• **Material supplied**:
┏━━

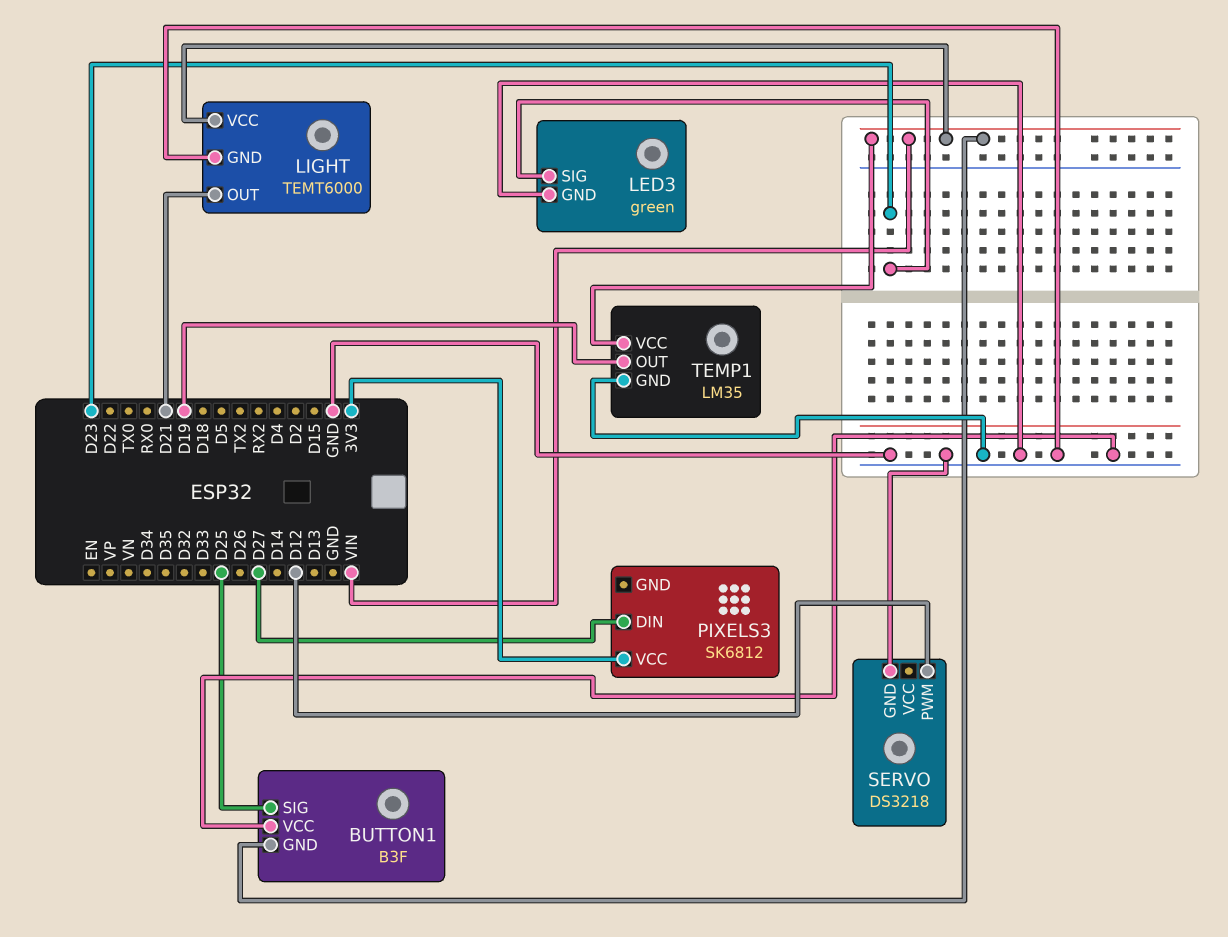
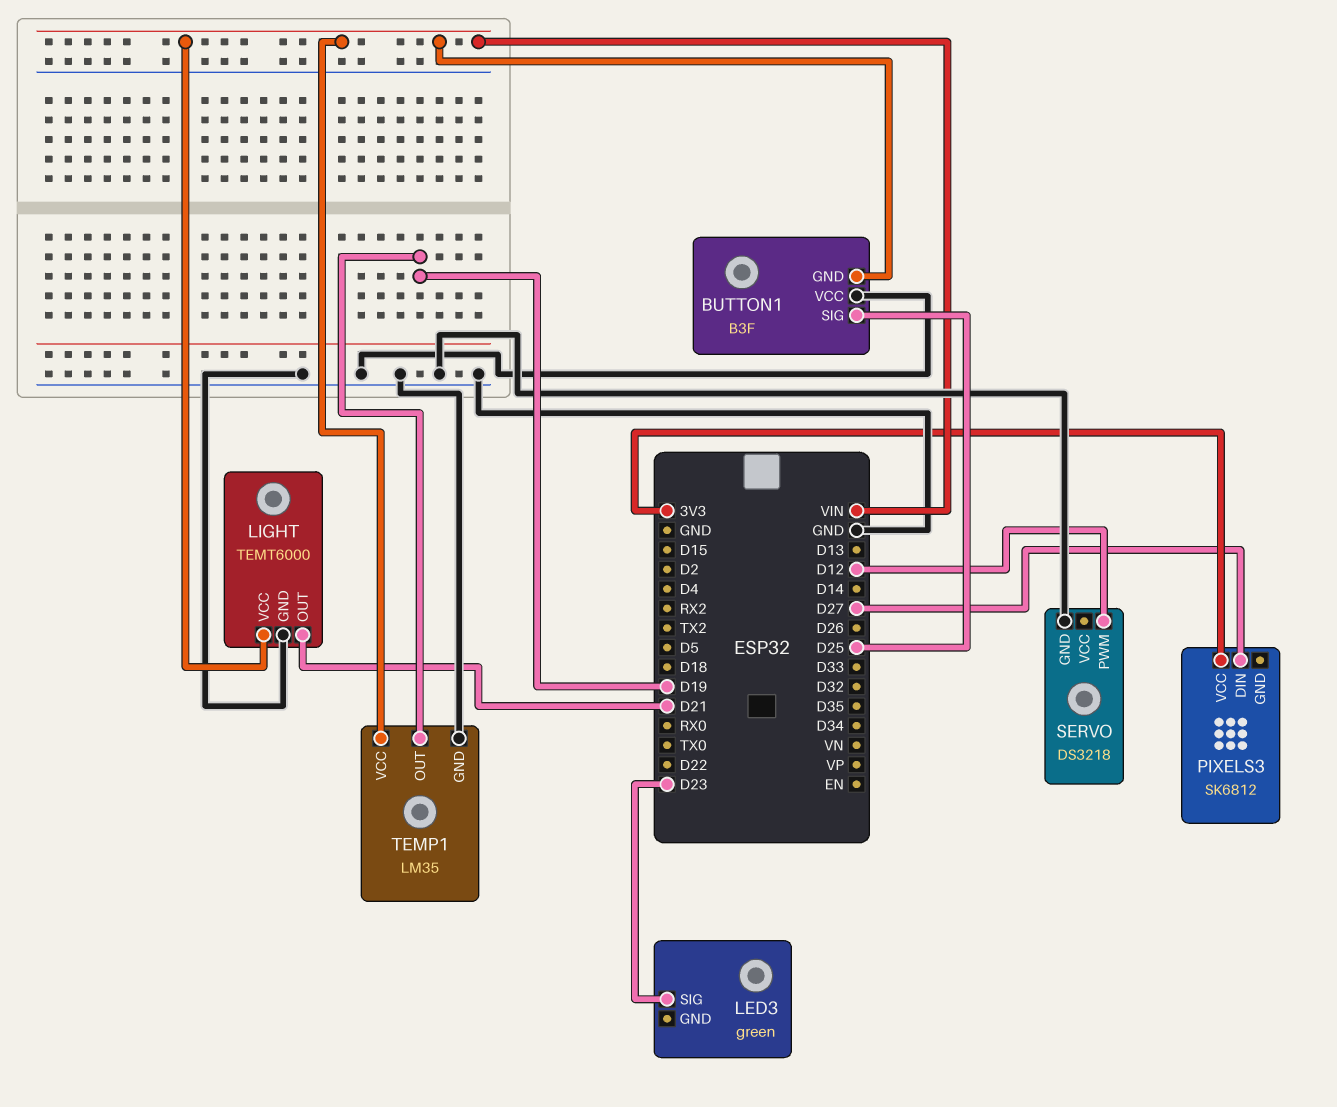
LED3 pin GND: GND -> none

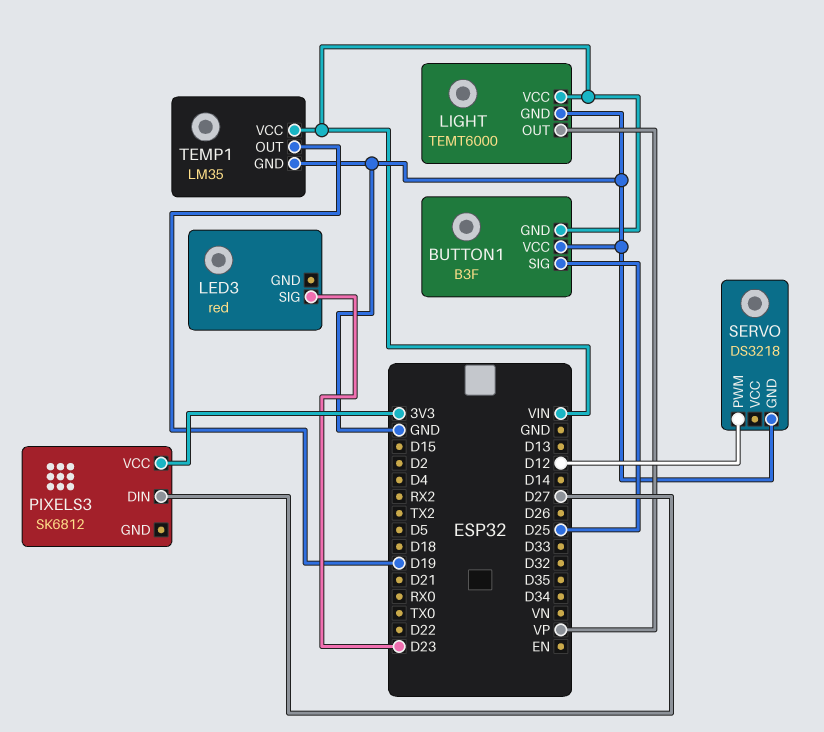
LED3: green -> red
LIGHT pin OUT: D21 -> VP

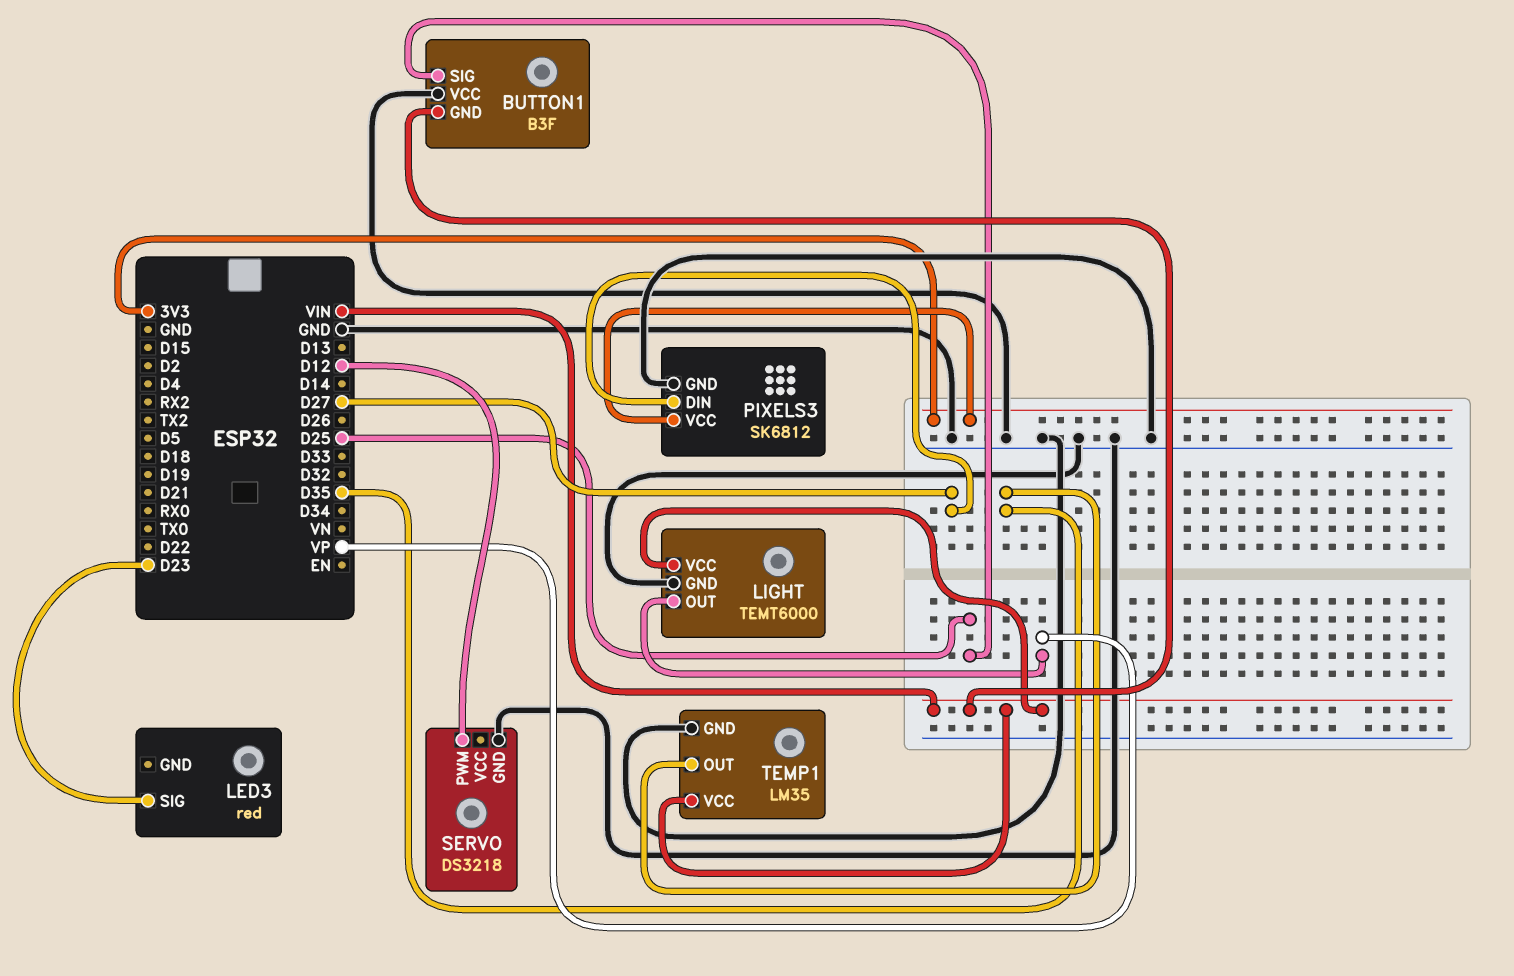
PIXELS3 pin GND: none -> GND
TEMP1 pin OUT: D19 -> D35

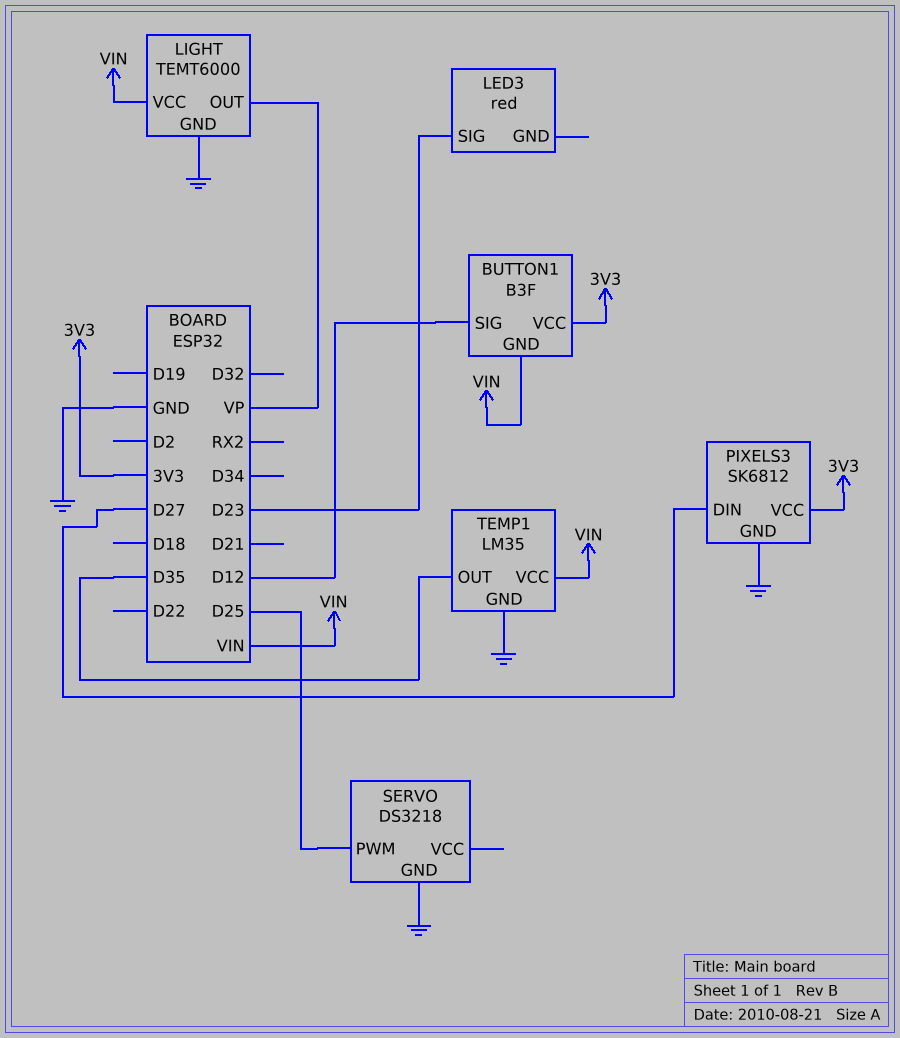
BUTTON1 pin SIG: D25 -> D12
BUTTON1 pin VCC: GND -> 3V3
SERVO pin PWM: D12 -> D25

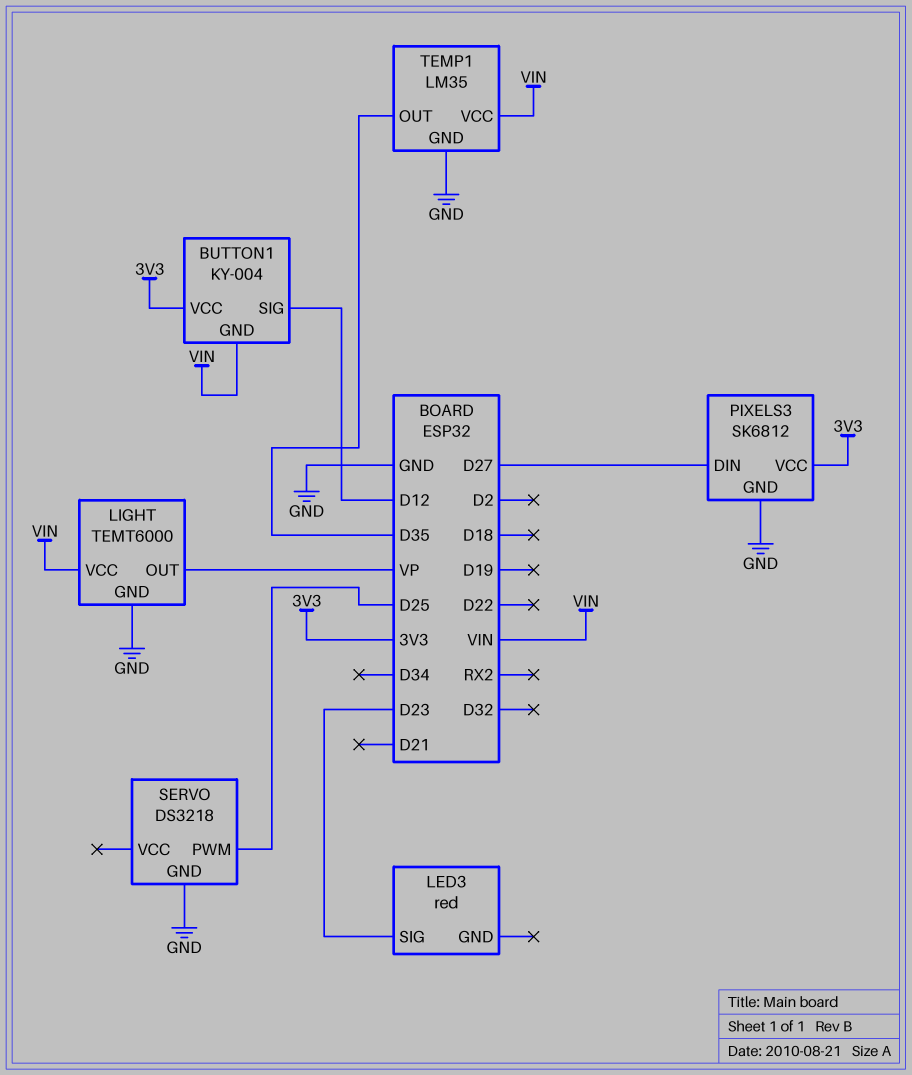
BUTTON1: B3F -> KY-004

┗━━

• **Exercise brief**: From the first line to the last, return the records exactly and leave the pictures behind.

• **Response area**:
LED3 pin GND: GND -> none

LED3: green -> red
LIGHT pin OUT: D21 -> VP

PIXELS3 pin GND: none -> GND
TEMP1 pin OUT: D19 -> D35

BUTTON1 pin SIG: D25 -> D12
BUTTON1 pin VCC: GND -> 3V3
SERVO pin PWM: D12 -> D25

BUTTON1: B3F -> KY-004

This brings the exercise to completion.